§ Data shown
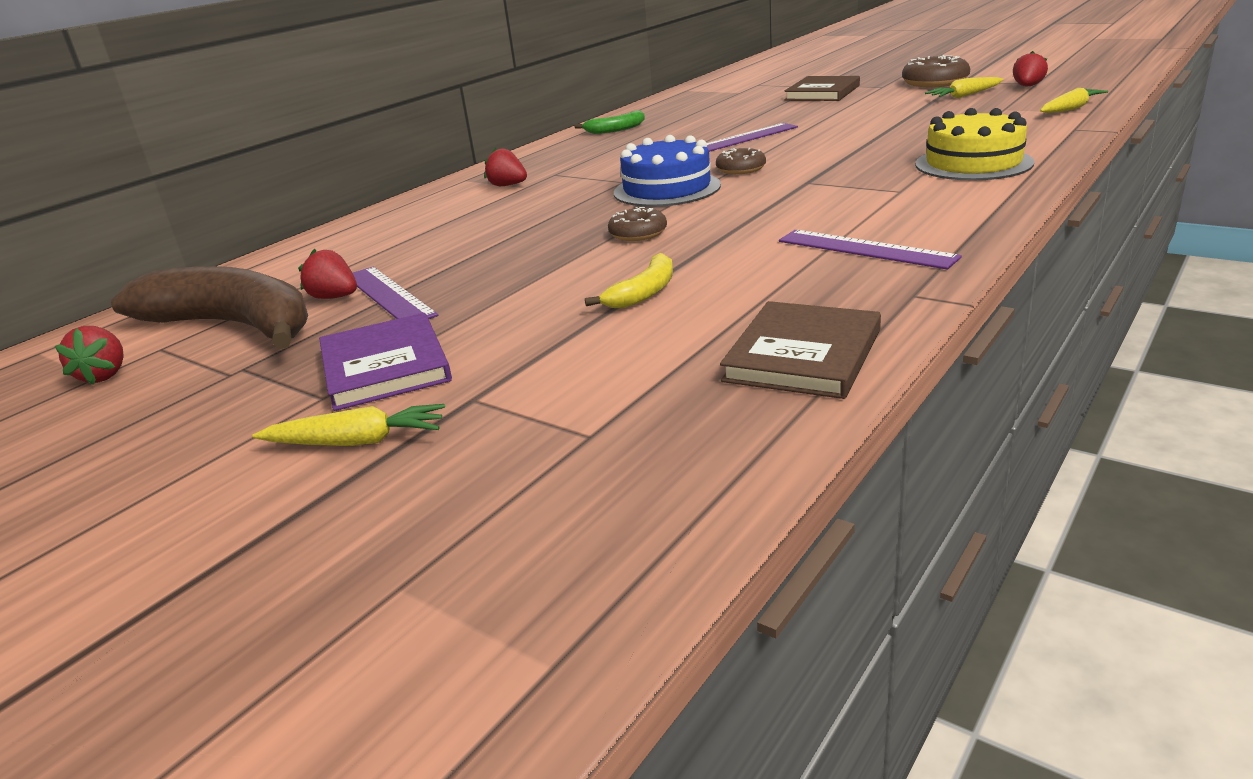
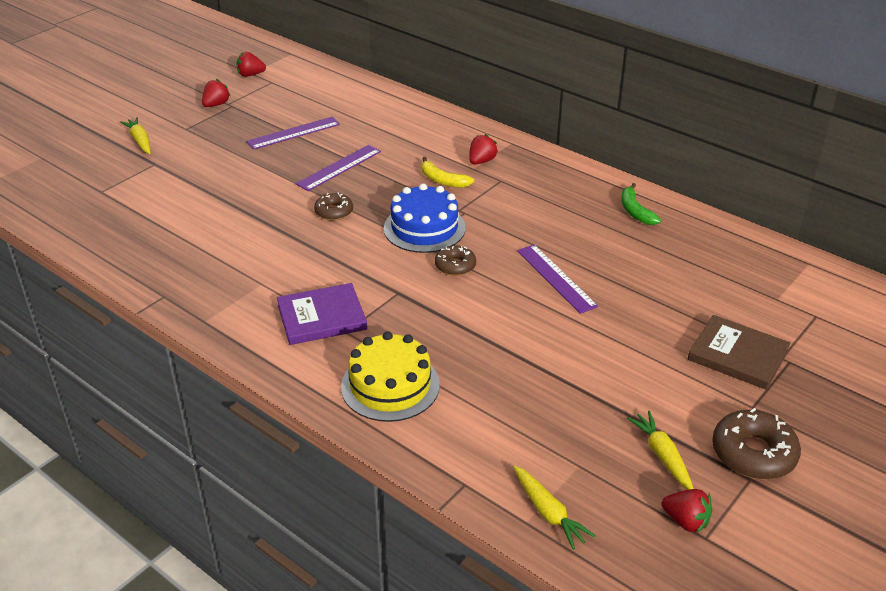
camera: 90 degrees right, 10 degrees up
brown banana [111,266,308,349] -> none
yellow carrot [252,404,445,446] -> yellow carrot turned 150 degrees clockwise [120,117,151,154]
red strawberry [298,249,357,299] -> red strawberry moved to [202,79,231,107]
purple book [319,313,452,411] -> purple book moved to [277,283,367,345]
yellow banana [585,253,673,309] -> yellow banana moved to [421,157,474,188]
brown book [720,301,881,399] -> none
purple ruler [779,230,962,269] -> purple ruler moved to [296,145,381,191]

==

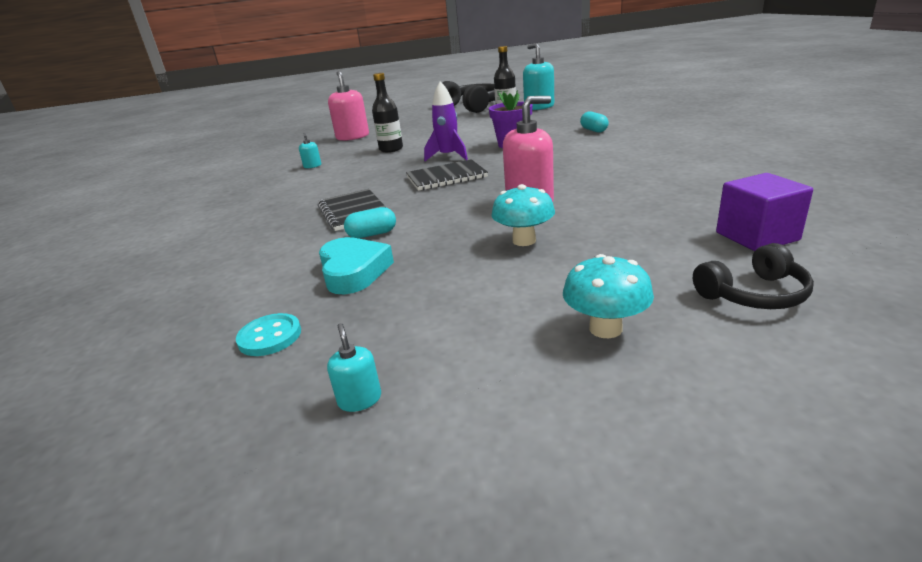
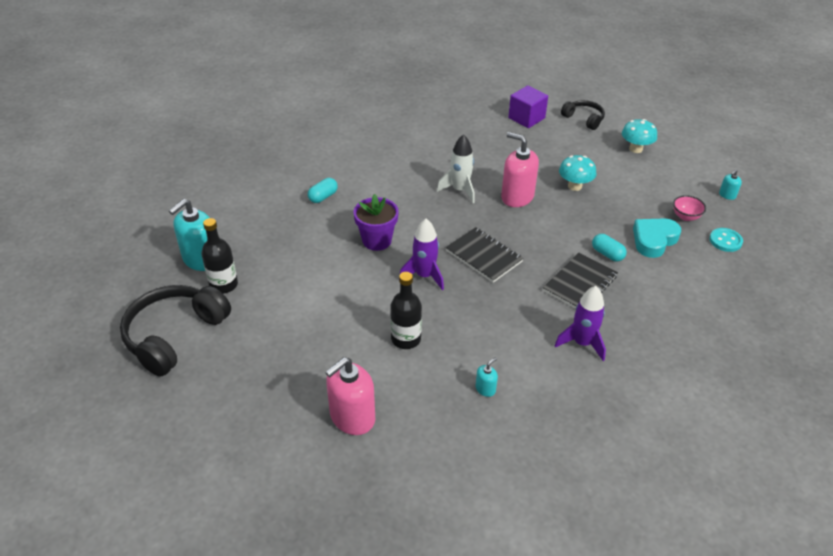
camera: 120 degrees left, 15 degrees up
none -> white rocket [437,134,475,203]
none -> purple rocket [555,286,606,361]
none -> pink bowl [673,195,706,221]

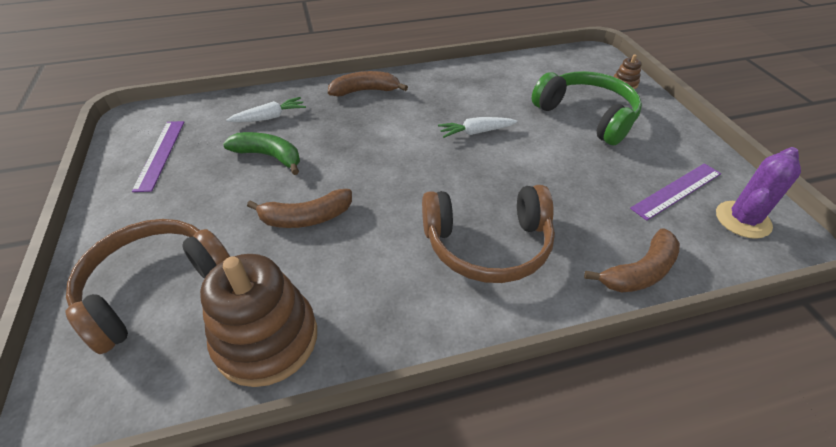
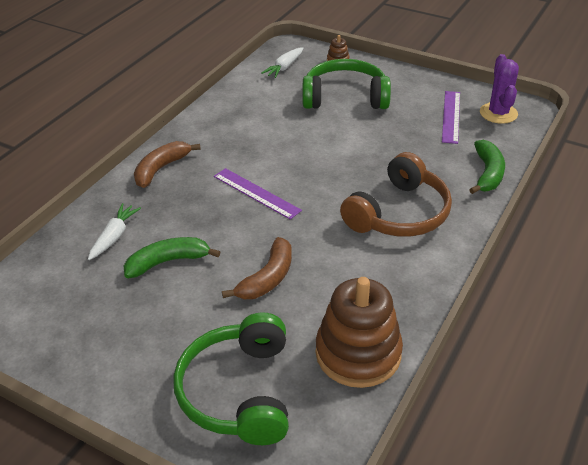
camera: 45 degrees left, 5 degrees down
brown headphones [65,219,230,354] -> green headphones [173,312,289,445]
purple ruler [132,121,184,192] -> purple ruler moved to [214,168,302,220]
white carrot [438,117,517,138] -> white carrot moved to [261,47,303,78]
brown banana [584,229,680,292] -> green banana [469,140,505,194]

==

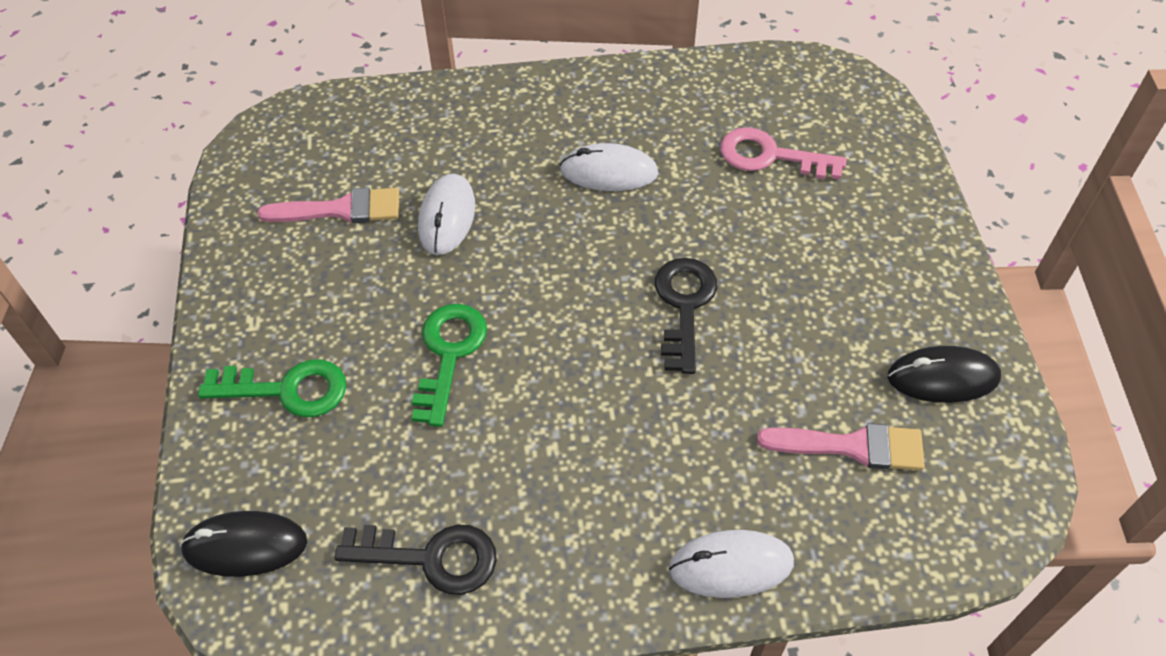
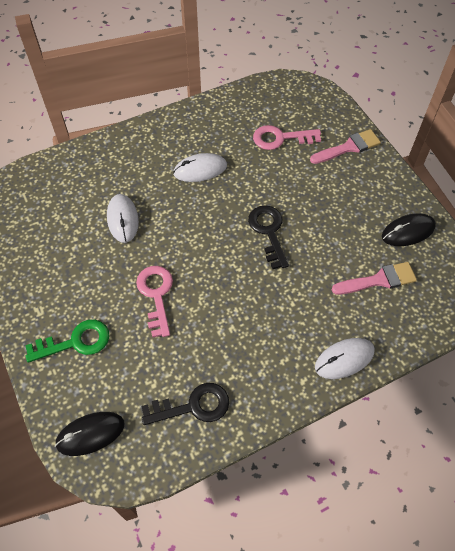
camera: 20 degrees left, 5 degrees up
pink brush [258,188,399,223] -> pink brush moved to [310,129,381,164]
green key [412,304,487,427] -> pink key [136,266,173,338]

§ Exercise details
The required output is every line above from the one with "camera: 20 degrees left, 5 degrees up" down to the one with "green key [412,304,487,427]", restated word for word, ends included.

§ Final answer
camera: 20 degrees left, 5 degrees up
pink brush [258,188,399,223] -> pink brush moved to [310,129,381,164]
green key [412,304,487,427] -> pink key [136,266,173,338]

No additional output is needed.